BEGIN
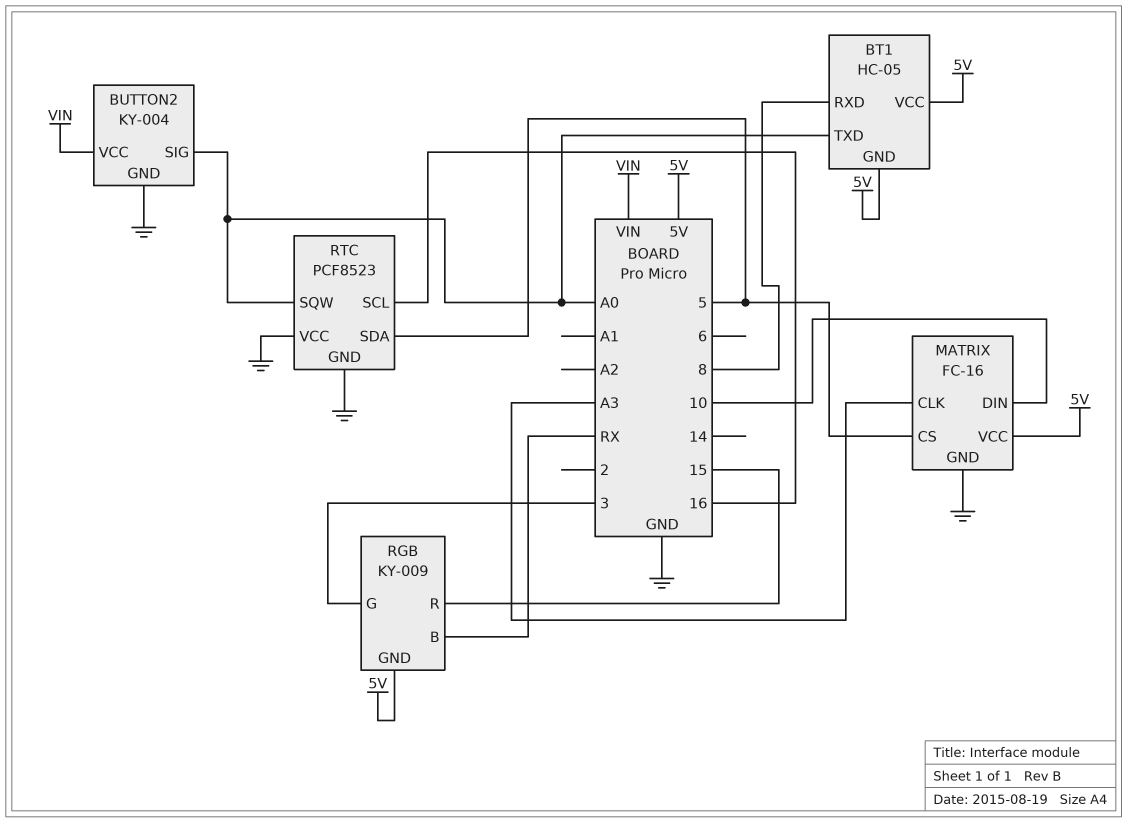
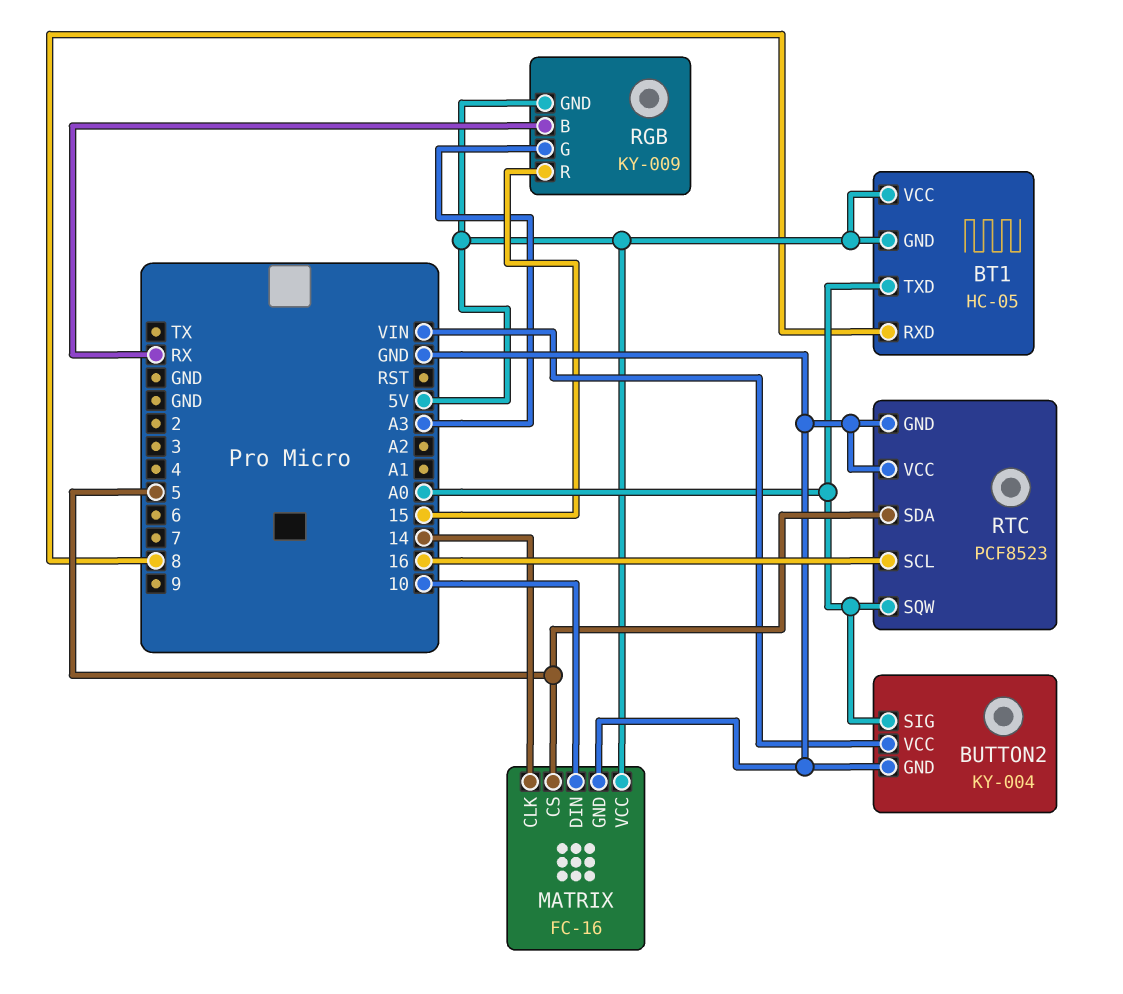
MATRIX pin CLK: A3 -> 14
RGB pin G: 3 -> A3

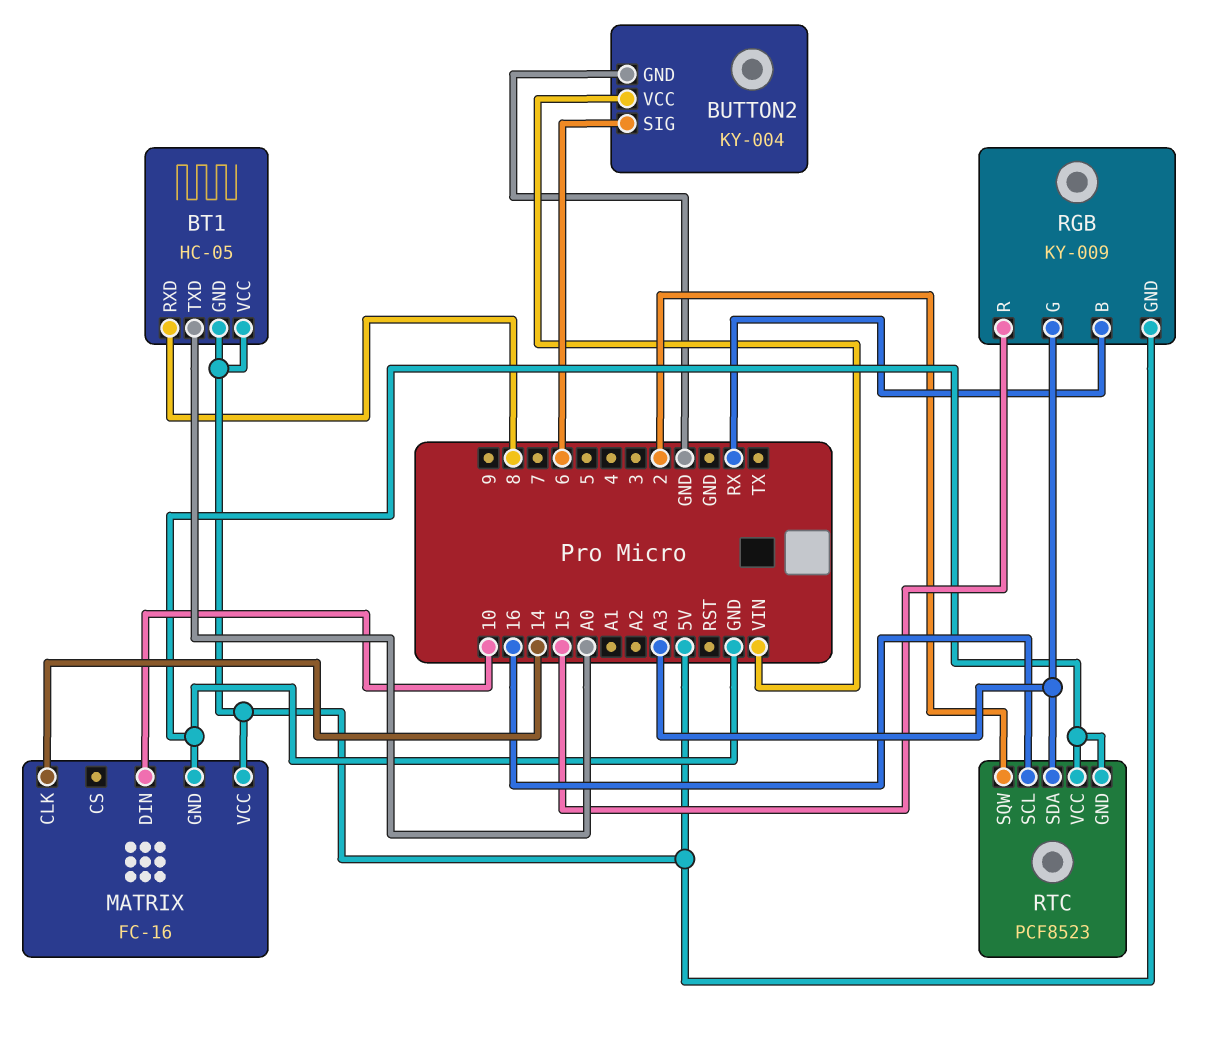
BUTTON2 pin SIG: A0 -> 6
MATRIX pin CS: 5 -> none
RTC pin SDA: 5 -> A3
RTC pin SQW: A0 -> 2

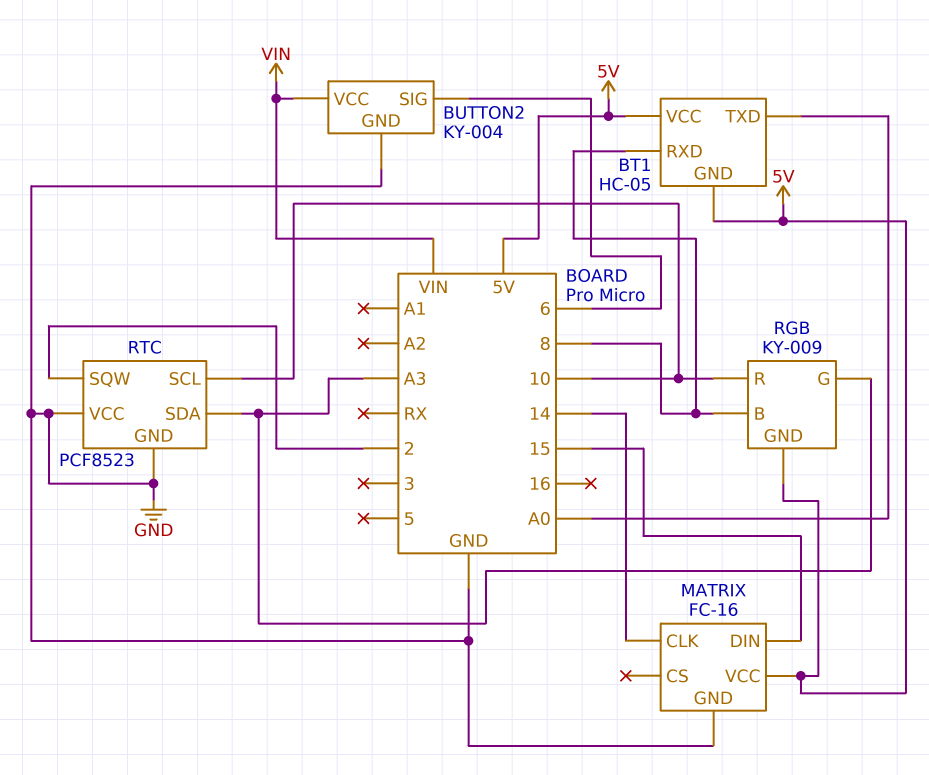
MATRIX pin DIN: 10 -> 15
RGB pin B: RX -> 8
RGB pin R: 15 -> 10
RTC pin SCL: 16 -> 10

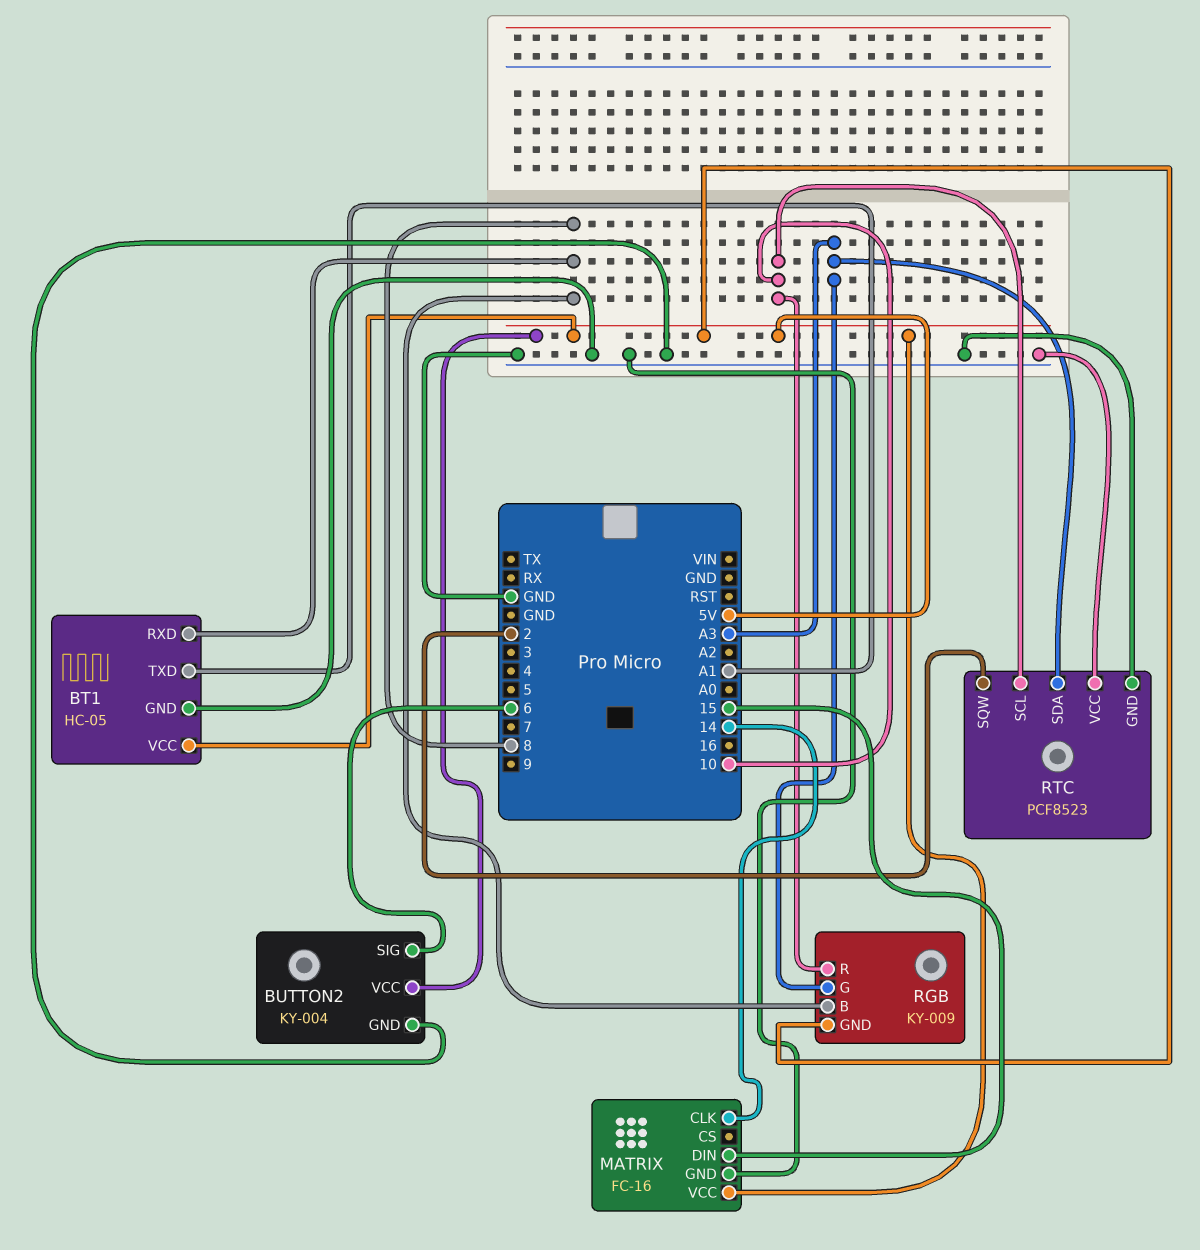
BT1 pin GND: 5V -> GND
BT1 pin TXD: A0 -> A1
BUTTON2 pin VCC: VIN -> 5V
END
### Exercise instructions:
What you should produce is an exact copy of the records, with the pictures left out.

### Written solution:
MATRIX pin CLK: A3 -> 14
RGB pin G: 3 -> A3

BUTTON2 pin SIG: A0 -> 6
MATRIX pin CS: 5 -> none
RTC pin SDA: 5 -> A3
RTC pin SQW: A0 -> 2

MATRIX pin DIN: 10 -> 15
RGB pin B: RX -> 8
RGB pin R: 15 -> 10
RTC pin SCL: 16 -> 10

BT1 pin GND: 5V -> GND
BT1 pin TXD: A0 -> A1
BUTTON2 pin VCC: VIN -> 5V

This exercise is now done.